* What is needed *
Only the text of the records belongs in the answer, copied exactly, with every picture omitted.
- - -
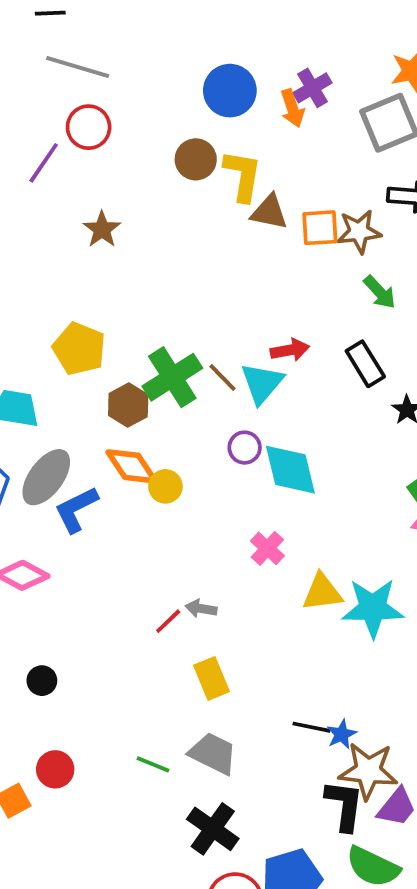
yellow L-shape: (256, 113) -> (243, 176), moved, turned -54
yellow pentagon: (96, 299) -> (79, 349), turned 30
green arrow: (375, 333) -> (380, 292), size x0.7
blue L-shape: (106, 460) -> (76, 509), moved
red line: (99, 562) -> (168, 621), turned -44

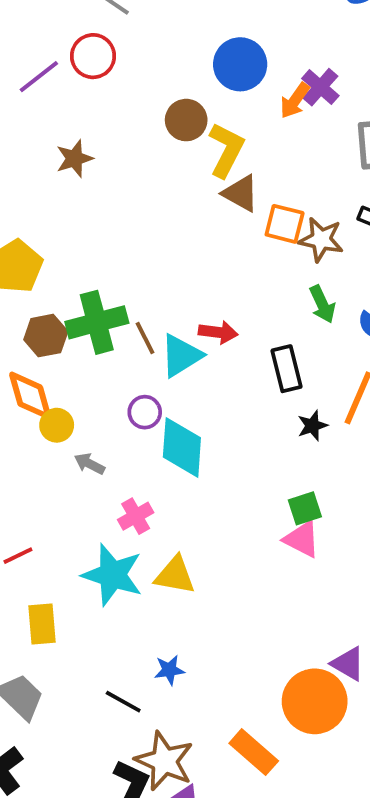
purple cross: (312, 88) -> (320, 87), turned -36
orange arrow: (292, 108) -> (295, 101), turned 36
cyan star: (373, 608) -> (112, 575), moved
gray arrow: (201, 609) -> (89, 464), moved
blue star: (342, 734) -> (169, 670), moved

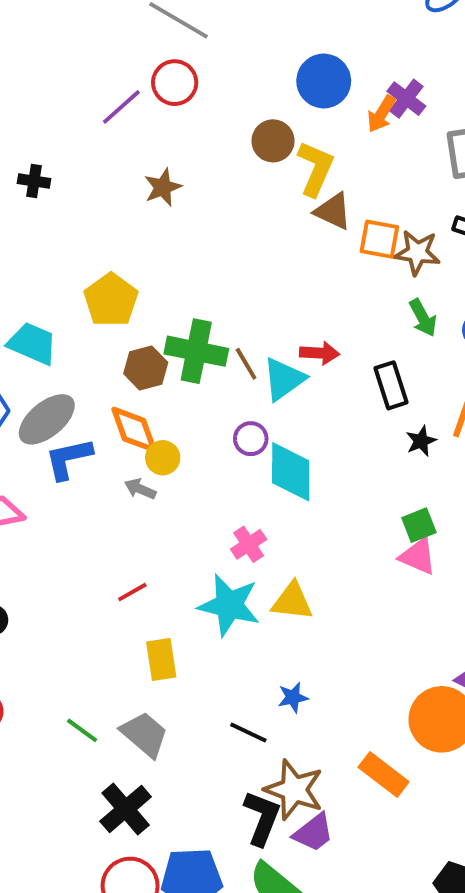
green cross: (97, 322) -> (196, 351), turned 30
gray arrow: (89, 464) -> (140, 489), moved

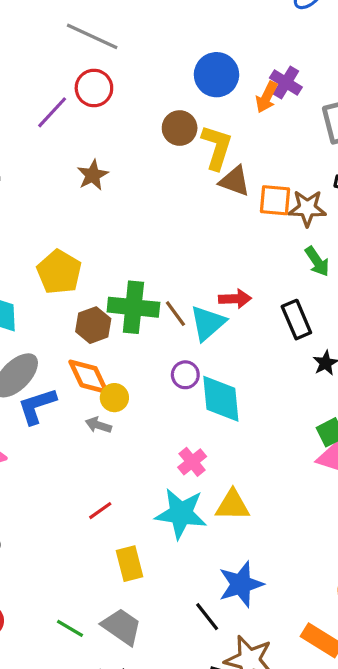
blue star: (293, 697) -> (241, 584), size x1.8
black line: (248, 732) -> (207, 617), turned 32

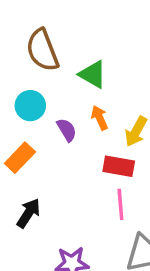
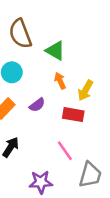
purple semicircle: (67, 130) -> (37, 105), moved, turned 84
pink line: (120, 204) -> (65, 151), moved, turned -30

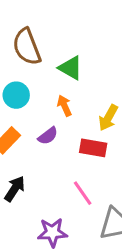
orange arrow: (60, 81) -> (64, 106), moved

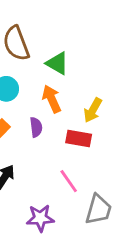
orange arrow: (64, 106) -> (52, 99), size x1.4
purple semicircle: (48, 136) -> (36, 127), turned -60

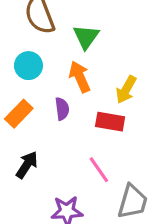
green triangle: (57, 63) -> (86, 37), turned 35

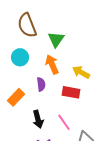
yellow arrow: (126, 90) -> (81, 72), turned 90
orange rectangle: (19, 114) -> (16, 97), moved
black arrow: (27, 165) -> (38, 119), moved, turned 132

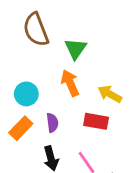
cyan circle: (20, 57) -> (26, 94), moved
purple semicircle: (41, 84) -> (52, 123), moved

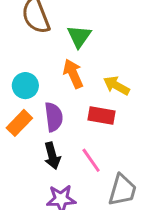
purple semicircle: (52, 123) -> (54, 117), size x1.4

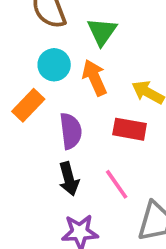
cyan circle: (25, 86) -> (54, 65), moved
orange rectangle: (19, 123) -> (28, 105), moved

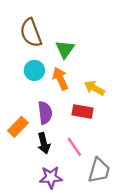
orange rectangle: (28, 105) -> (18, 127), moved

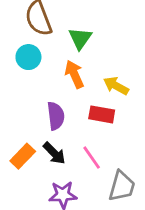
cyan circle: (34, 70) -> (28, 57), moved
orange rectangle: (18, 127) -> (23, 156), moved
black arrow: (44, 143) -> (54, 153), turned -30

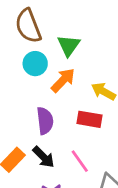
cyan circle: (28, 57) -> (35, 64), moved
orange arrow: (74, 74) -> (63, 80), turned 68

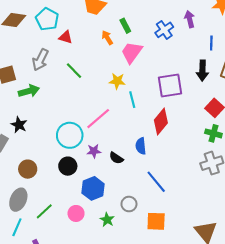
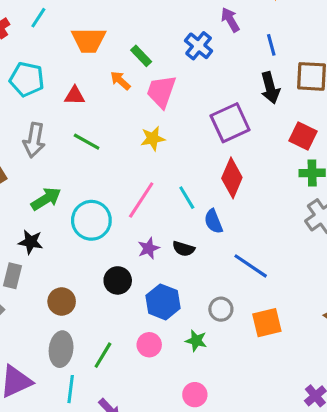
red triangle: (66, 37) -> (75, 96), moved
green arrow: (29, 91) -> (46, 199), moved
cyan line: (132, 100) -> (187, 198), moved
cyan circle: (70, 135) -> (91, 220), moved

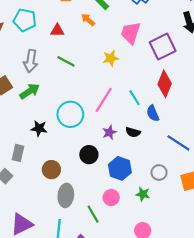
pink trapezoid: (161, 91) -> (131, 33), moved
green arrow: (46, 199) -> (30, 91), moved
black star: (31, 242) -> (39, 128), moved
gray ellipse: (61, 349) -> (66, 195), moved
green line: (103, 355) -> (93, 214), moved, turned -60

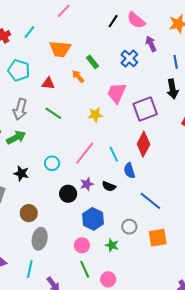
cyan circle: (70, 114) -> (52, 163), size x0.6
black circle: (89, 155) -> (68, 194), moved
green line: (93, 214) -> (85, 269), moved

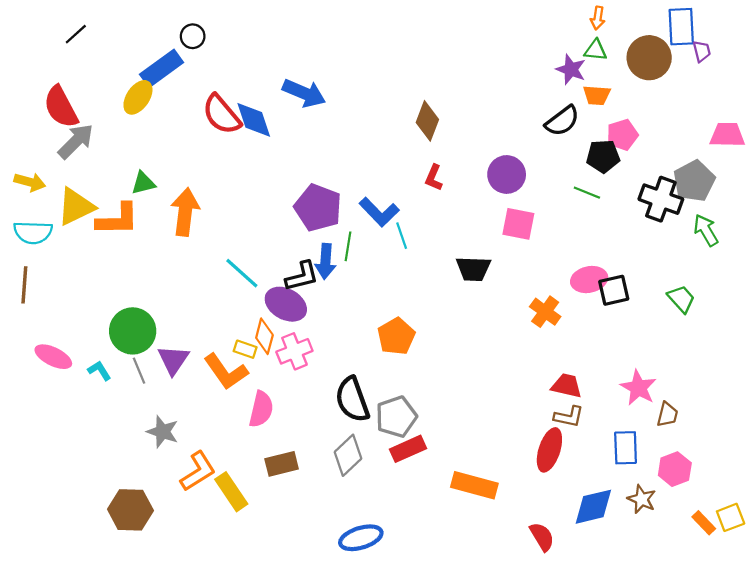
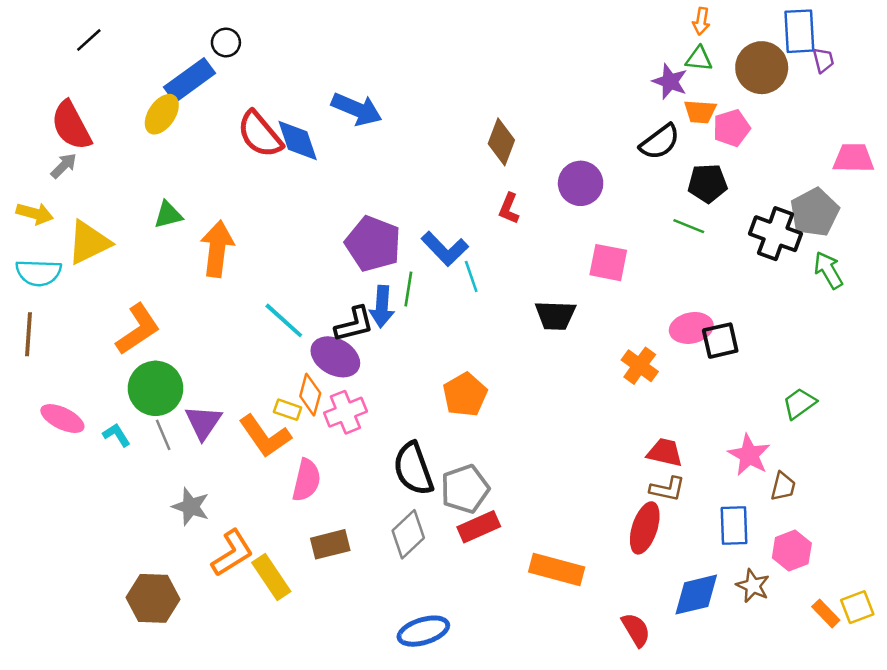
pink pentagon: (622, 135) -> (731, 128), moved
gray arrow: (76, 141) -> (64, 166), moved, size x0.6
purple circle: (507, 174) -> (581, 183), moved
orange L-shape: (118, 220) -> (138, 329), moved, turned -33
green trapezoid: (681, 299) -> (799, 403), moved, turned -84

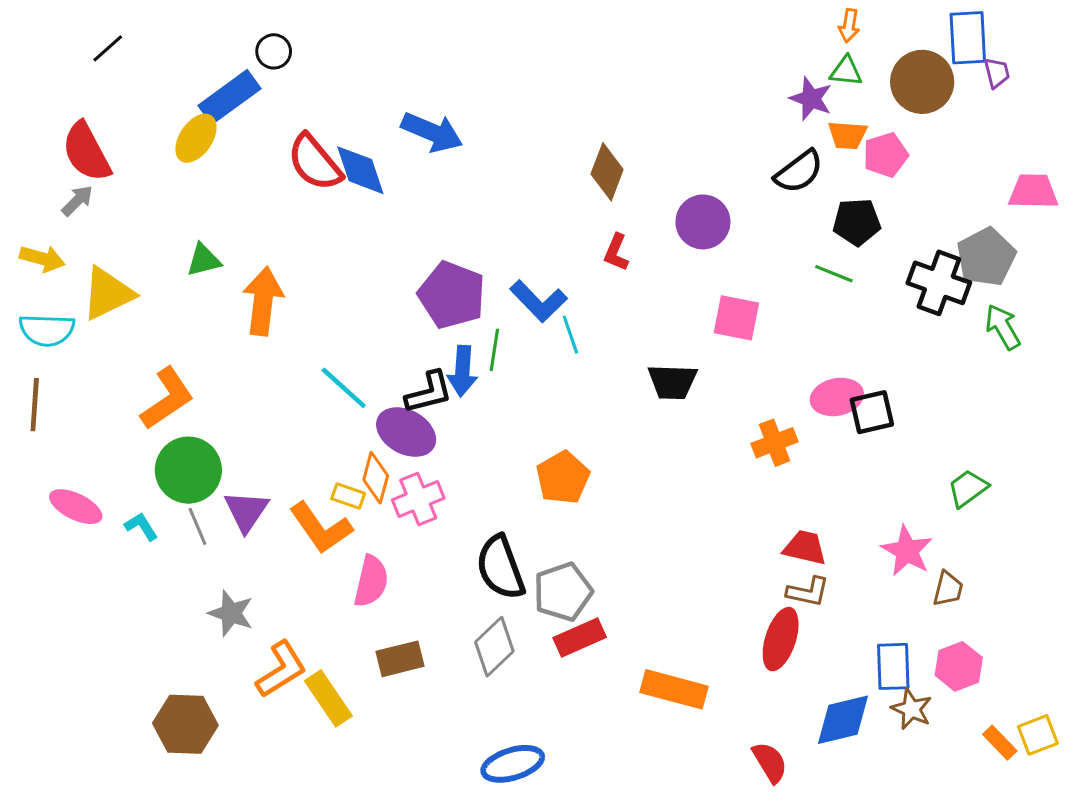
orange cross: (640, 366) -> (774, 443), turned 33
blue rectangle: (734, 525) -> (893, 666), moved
- - -
* Result of this task *
yellow L-shape: (256, 113) -> (243, 176), moved, turned -54
yellow pentagon: (96, 299) -> (79, 349), turned 30
green arrow: (375, 333) -> (380, 292), size x0.7
blue L-shape: (106, 460) -> (76, 509), moved
red line: (99, 562) -> (168, 621), turned -44

purple cross: (312, 88) -> (320, 87), turned -36
orange arrow: (292, 108) -> (295, 101), turned 36
cyan star: (373, 608) -> (112, 575), moved
gray arrow: (201, 609) -> (89, 464), moved
blue star: (342, 734) -> (169, 670), moved

green cross: (97, 322) -> (196, 351), turned 30
gray arrow: (89, 464) -> (140, 489), moved

blue star: (293, 697) -> (241, 584), size x1.8
black line: (248, 732) -> (207, 617), turned 32

purple semicircle: (67, 130) -> (37, 105), moved, turned 84
pink line: (120, 204) -> (65, 151), moved, turned -30

orange arrow: (60, 81) -> (64, 106), moved

orange arrow: (64, 106) -> (52, 99), size x1.4
purple semicircle: (48, 136) -> (36, 127), turned -60

green triangle: (57, 63) -> (86, 37), turned 35

yellow arrow: (126, 90) -> (81, 72), turned 90
orange rectangle: (19, 114) -> (16, 97), moved
black arrow: (27, 165) -> (38, 119), moved, turned 132

cyan circle: (20, 57) -> (26, 94), moved
purple semicircle: (41, 84) -> (52, 123), moved

purple semicircle: (52, 123) -> (54, 117), size x1.4

cyan circle: (25, 86) -> (54, 65), moved
orange rectangle: (19, 123) -> (28, 105), moved

orange rectangle: (28, 105) -> (18, 127), moved

cyan circle: (34, 70) -> (28, 57), moved
orange rectangle: (18, 127) -> (23, 156), moved
black arrow: (44, 143) -> (54, 153), turned -30

cyan circle: (28, 57) -> (35, 64), moved
orange arrow: (74, 74) -> (63, 80), turned 68

red triangle: (66, 37) -> (75, 96), moved
green arrow: (29, 91) -> (46, 199), moved
cyan line: (132, 100) -> (187, 198), moved
cyan circle: (70, 135) -> (91, 220), moved

pink trapezoid: (161, 91) -> (131, 33), moved
green arrow: (46, 199) -> (30, 91), moved
black star: (31, 242) -> (39, 128), moved
gray ellipse: (61, 349) -> (66, 195), moved
green line: (103, 355) -> (93, 214), moved, turned -60

cyan circle: (70, 114) -> (52, 163), size x0.6
black circle: (89, 155) -> (68, 194), moved
green line: (93, 214) -> (85, 269), moved

pink pentagon: (622, 135) -> (731, 128), moved
gray arrow: (76, 141) -> (64, 166), moved, size x0.6
purple circle: (507, 174) -> (581, 183), moved
orange L-shape: (118, 220) -> (138, 329), moved, turned -33
green trapezoid: (681, 299) -> (799, 403), moved, turned -84

orange cross: (640, 366) -> (774, 443), turned 33
blue rectangle: (734, 525) -> (893, 666), moved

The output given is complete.